Pictures stay out of the copy. Everything else in the records must be repeated exactly.

↓↓↓

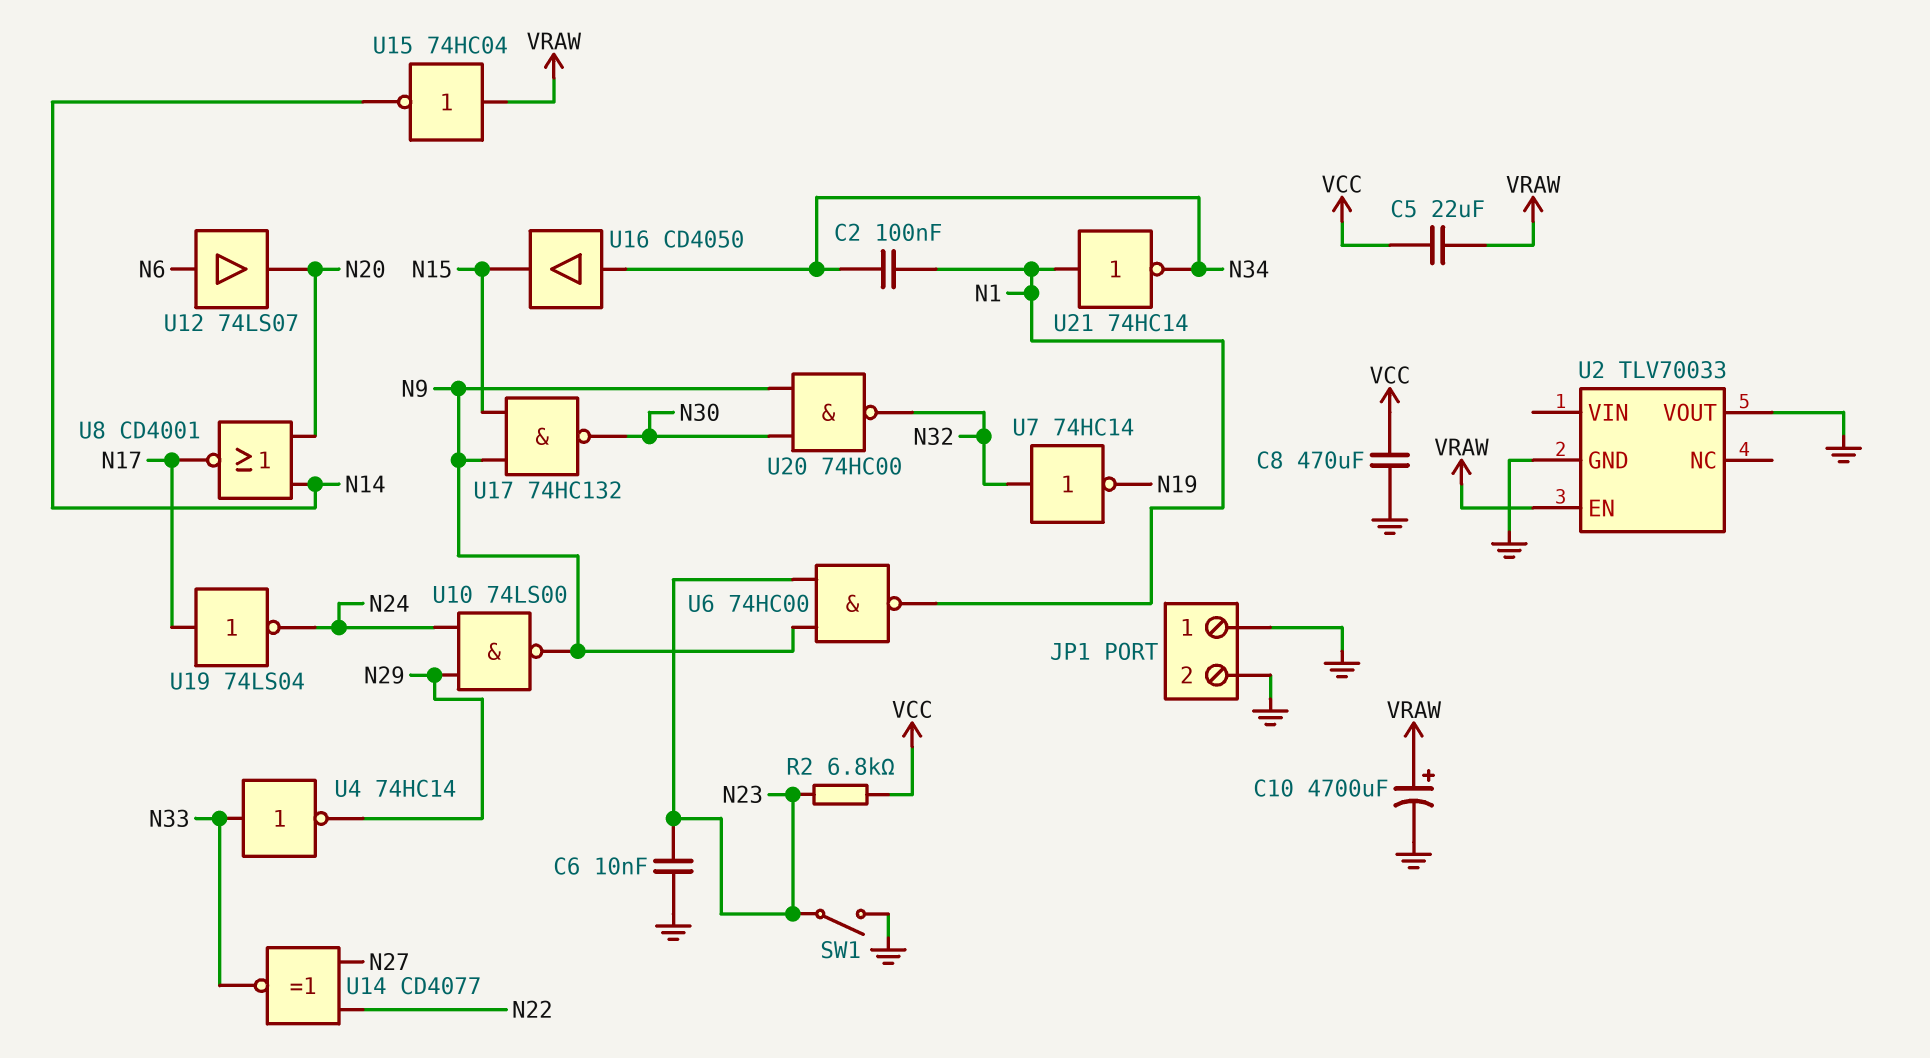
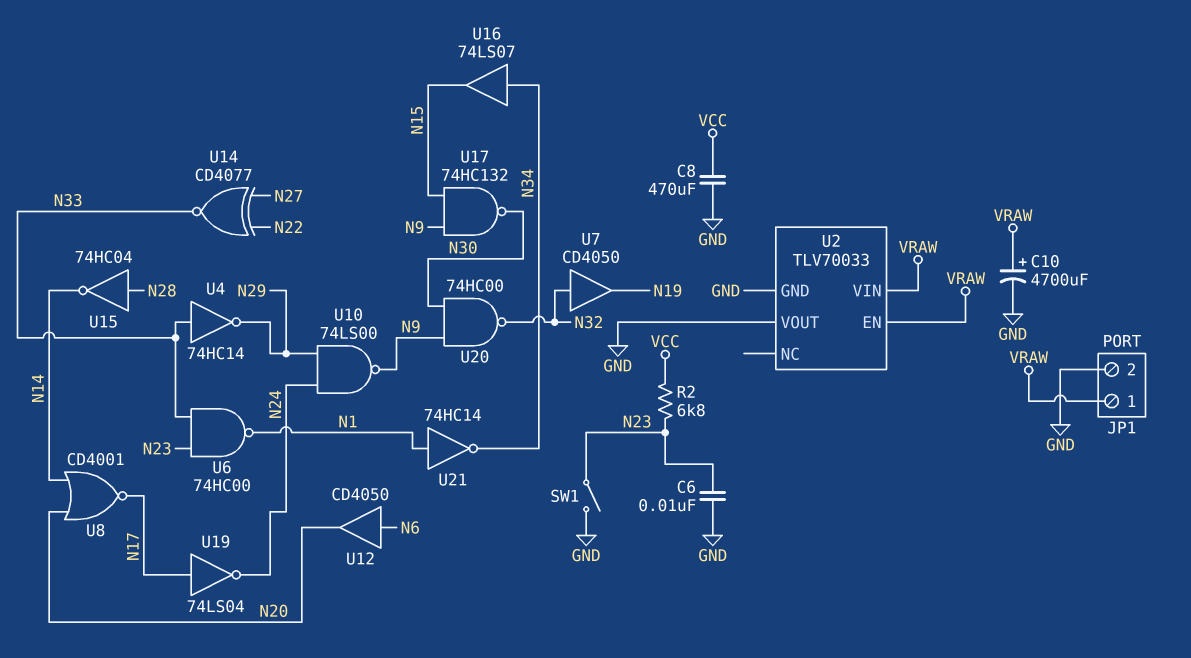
C2: 100nF (N1, N34) -> none
C5: 22uF (VCC, VRAW) -> none
JP1 pin 1: GND -> VRAW
U2 pin VIN: none -> VRAW
U6: NAND 74HC00 (in N9, in N23, out N1) -> NAND 74HC00 (in N23, in N33, out N1)
U7: NOT 74HC14 (in N32, out N19) -> buffer CD4050 (in N32, out N19)
U12: buffer 74LS07 (in N6, out N20) -> buffer CD4050 (in N6, out N20)
U15: NOT 74HC04 (in VRAW, out N14) -> NOT 74HC04 (in N28, out N14)
U16: buffer CD4050 (in N34, out N15) -> buffer 74LS07 (in N34, out N15)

↑↑↑

*Task answer*:
C2: 100nF (N1, N34) -> none
C5: 22uF (VCC, VRAW) -> none
JP1 pin 1: GND -> VRAW
U2 pin VIN: none -> VRAW
U6: NAND 74HC00 (in N9, in N23, out N1) -> NAND 74HC00 (in N23, in N33, out N1)
U7: NOT 74HC14 (in N32, out N19) -> buffer CD4050 (in N32, out N19)
U12: buffer 74LS07 (in N6, out N20) -> buffer CD4050 (in N6, out N20)
U15: NOT 74HC04 (in VRAW, out N14) -> NOT 74HC04 (in N28, out N14)
U16: buffer CD4050 (in N34, out N15) -> buffer 74LS07 (in N34, out N15)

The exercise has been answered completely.